##### THE DATA #####

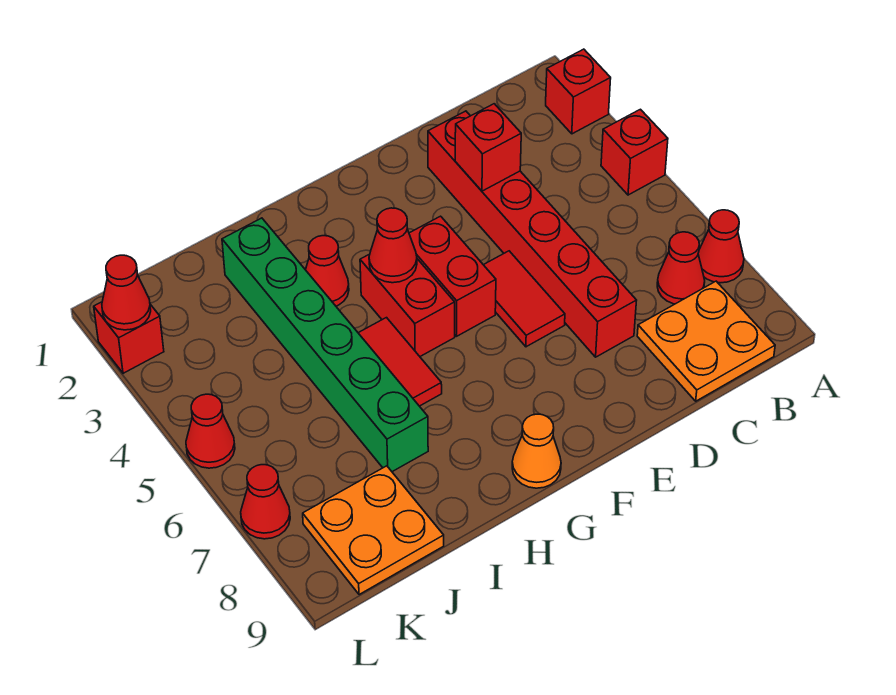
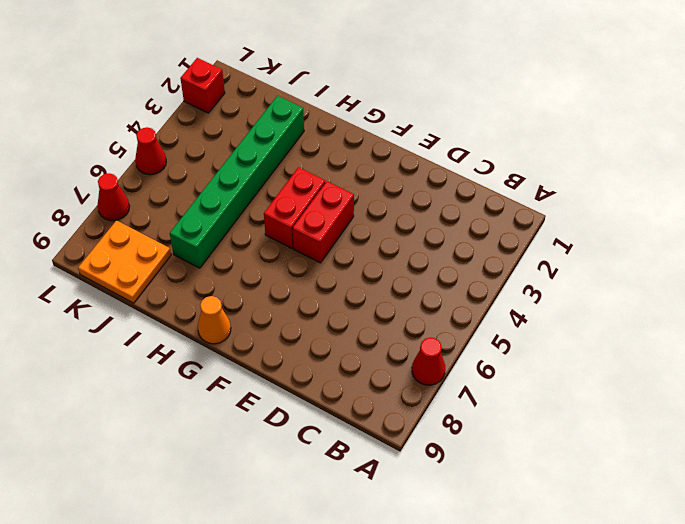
none -> red brick A2 level 1
none -> red brick A4 level 1
none -> red cone B7 level 1

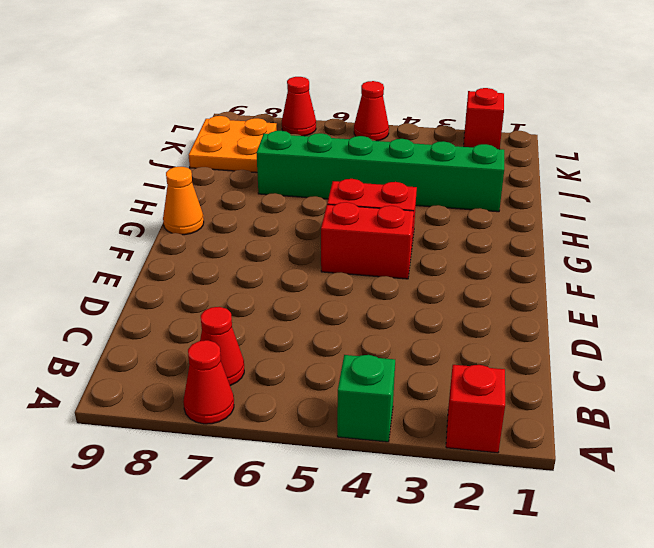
green brick A4 level 1 -> red brick A4 level 1
none -> orange plate B8:C9 level 1
none -> red brick D2:D7 level 1
none -> red tile E5:E6 level 1

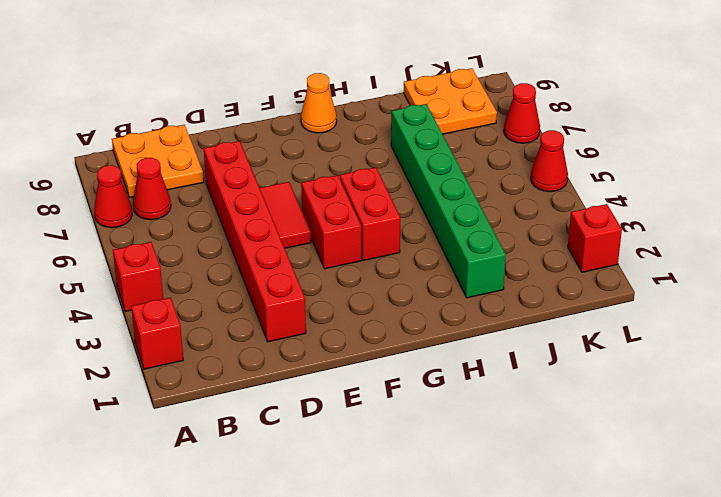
none -> red cone H3 level 1
none -> red tile H5:H6 level 1
none -> red brick D3 level 2

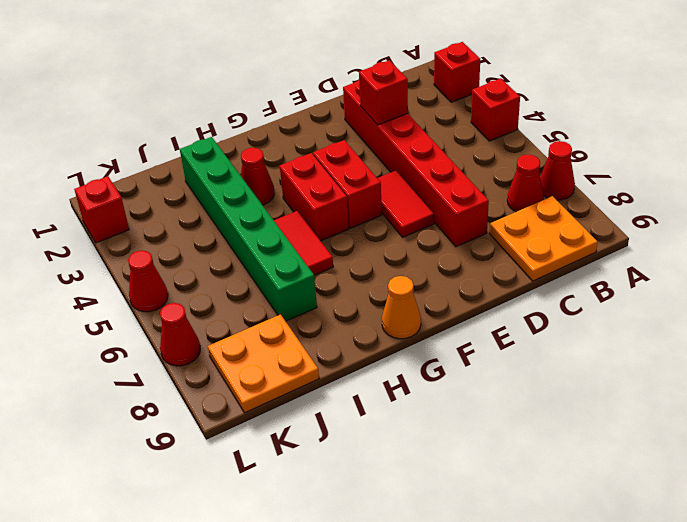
none -> red cone G4 level 2
none -> red cone L2 level 2

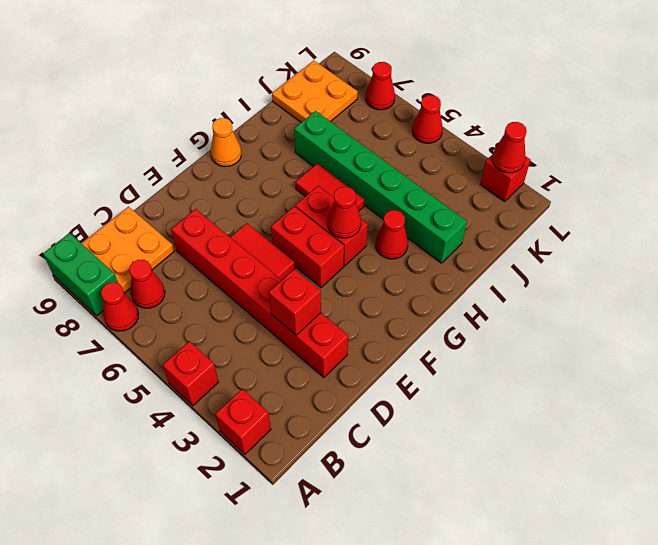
green brick A8:A9 level 1 -> none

#####

● **WHAT YOU HAVE TO DO**: Only the lines from the one with "none -> red tile H5:H6 level 1" to the end of the listing, both ends included, should be retyped exactly; no pictures belong in the copy.

● **RESPONSE TO THE TASK**:
none -> red tile H5:H6 level 1
none -> red brick D3 level 2

none -> red cone G4 level 2
none -> red cone L2 level 2

green brick A8:A9 level 1 -> none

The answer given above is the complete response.